* PROMPT: The result should be an exact copy of the entries that follow, with no pictures included.

Change detection data
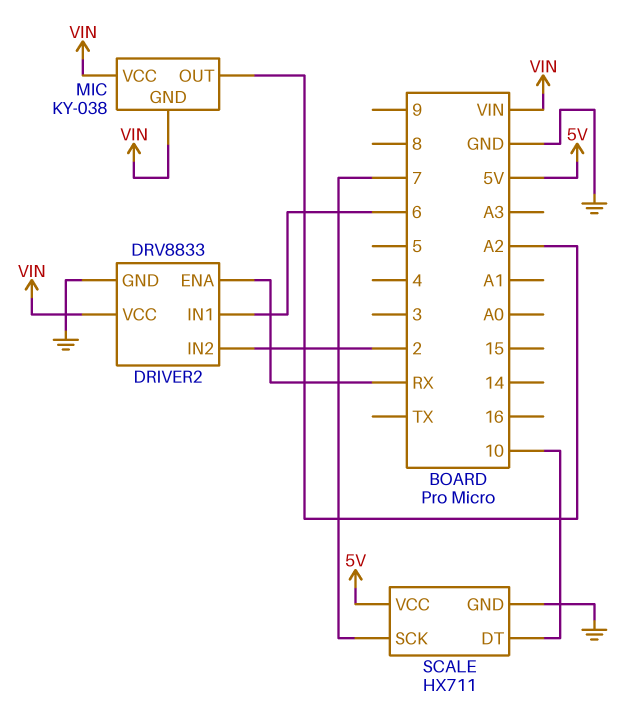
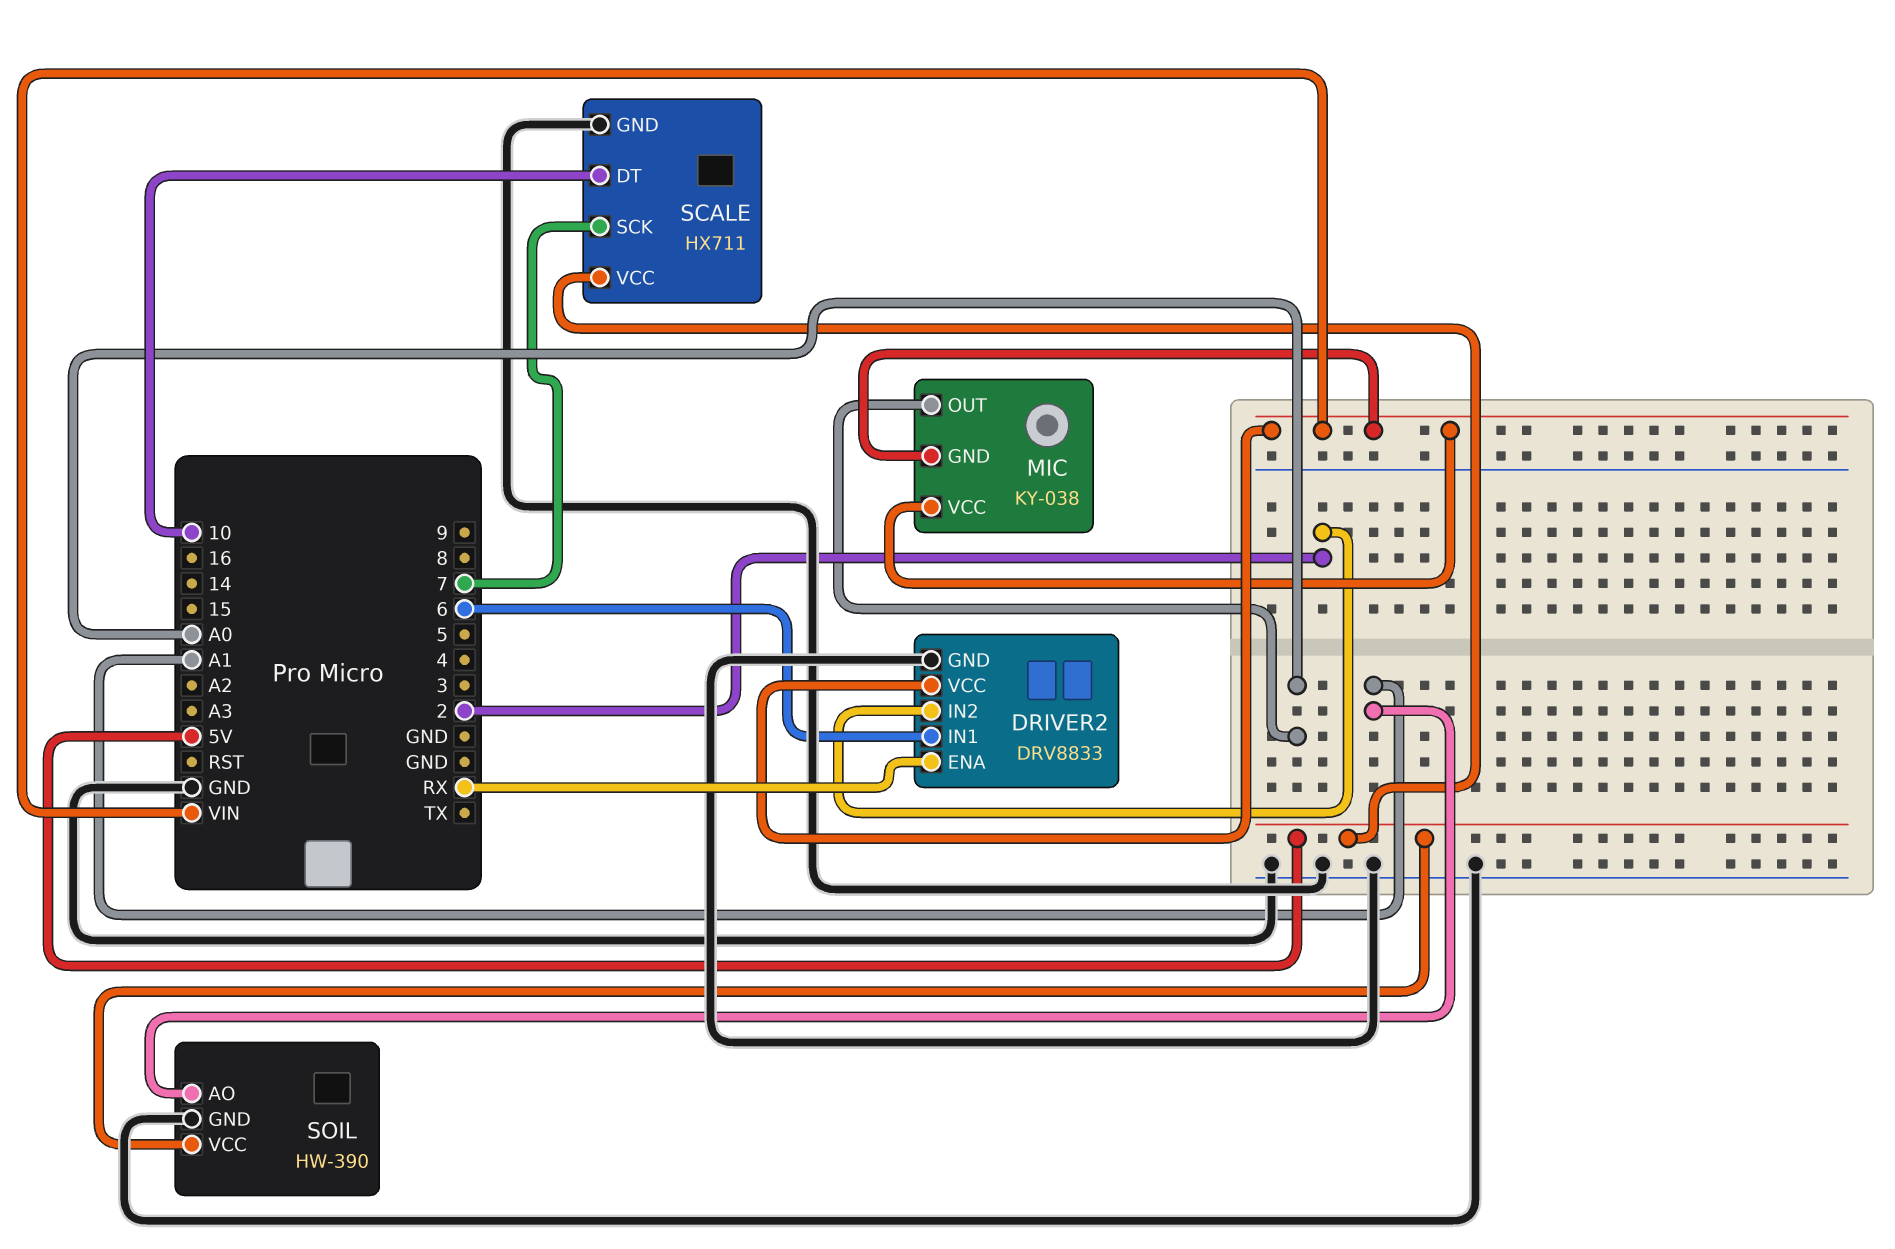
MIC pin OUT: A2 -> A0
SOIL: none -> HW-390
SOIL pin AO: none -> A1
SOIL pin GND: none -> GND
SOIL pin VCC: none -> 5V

* ANSWER TO THIS PROBLEM:
MIC pin OUT: A2 -> A0
SOIL: none -> HW-390
SOIL pin AO: none -> A1
SOIL pin GND: none -> GND
SOIL pin VCC: none -> 5V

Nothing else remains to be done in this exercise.